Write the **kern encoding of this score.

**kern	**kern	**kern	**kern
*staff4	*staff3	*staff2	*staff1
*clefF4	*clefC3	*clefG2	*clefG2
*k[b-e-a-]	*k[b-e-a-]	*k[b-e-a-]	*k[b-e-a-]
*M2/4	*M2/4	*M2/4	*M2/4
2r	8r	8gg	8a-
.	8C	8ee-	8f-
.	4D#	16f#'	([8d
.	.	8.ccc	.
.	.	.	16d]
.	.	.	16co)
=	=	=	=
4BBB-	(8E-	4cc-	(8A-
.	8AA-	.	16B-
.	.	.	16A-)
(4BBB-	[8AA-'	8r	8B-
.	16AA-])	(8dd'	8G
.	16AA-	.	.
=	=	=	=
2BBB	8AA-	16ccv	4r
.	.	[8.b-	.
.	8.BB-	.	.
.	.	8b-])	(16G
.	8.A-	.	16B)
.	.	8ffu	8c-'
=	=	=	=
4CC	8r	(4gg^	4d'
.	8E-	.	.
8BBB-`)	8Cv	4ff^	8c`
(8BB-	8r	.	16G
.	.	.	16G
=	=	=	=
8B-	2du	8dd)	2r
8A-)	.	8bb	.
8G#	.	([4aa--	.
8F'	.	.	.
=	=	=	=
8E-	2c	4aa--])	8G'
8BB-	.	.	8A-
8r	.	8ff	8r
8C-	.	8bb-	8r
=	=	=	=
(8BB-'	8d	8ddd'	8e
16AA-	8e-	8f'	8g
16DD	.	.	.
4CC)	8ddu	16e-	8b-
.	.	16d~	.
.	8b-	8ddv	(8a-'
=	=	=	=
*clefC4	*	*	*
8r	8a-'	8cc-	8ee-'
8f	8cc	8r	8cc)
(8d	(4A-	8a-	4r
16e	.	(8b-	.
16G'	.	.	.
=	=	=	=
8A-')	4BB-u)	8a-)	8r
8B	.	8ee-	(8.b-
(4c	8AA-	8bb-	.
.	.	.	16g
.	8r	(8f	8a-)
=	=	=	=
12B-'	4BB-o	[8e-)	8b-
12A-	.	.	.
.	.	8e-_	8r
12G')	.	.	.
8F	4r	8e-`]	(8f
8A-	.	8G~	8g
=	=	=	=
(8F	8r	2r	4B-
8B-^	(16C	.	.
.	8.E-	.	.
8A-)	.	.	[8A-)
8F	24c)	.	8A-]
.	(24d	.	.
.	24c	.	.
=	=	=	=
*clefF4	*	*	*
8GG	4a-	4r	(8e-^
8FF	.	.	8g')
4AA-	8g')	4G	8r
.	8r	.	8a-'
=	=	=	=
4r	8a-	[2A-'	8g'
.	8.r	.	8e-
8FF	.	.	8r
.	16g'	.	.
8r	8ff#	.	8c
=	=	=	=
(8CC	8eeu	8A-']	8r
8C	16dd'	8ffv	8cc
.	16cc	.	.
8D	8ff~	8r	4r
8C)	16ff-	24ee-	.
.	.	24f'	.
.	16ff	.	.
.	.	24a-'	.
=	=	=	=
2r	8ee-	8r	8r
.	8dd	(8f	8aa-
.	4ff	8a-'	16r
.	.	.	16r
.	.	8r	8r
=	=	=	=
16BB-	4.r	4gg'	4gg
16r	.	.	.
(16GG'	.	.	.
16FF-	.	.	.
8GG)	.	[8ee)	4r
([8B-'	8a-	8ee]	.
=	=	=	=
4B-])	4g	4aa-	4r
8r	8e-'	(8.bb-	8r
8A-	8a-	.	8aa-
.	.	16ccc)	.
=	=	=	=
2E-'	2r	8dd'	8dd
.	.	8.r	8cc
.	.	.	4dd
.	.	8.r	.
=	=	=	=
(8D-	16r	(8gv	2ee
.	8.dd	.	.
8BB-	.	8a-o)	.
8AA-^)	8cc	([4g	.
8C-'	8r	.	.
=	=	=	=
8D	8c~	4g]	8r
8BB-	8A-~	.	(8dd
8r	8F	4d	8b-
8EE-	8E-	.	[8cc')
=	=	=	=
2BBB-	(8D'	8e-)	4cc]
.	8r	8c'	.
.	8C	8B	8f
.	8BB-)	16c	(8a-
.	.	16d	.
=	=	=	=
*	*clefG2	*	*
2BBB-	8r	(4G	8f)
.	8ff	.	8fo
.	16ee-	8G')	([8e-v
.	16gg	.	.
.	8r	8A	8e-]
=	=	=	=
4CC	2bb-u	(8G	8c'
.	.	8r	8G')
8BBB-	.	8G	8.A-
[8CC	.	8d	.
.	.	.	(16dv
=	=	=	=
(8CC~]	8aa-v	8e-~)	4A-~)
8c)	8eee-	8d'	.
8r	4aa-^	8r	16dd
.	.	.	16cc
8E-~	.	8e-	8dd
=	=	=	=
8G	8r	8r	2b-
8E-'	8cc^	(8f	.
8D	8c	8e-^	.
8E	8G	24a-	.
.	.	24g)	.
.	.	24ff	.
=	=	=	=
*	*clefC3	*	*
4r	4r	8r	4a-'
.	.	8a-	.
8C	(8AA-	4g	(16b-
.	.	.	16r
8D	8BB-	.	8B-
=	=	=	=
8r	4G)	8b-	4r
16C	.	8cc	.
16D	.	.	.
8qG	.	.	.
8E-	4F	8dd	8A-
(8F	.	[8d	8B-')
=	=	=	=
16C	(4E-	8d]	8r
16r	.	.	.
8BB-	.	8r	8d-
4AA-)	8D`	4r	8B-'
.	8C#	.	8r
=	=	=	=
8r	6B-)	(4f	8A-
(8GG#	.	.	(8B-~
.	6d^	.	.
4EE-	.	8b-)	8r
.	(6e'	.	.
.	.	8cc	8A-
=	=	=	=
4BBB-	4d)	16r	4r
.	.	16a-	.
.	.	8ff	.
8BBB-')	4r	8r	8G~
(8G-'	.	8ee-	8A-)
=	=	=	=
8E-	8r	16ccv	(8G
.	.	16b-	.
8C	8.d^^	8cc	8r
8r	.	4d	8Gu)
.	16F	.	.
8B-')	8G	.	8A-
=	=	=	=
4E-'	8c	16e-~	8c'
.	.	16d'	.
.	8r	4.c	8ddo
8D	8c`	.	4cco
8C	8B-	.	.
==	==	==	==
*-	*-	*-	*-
◆ ◆ ◆
» **Aim of the task**
List each line in the entries above that contains the string "kern".

» **Solved problem**
Write the **kern encoding of this score.
**kern	**kern	**kern	**kern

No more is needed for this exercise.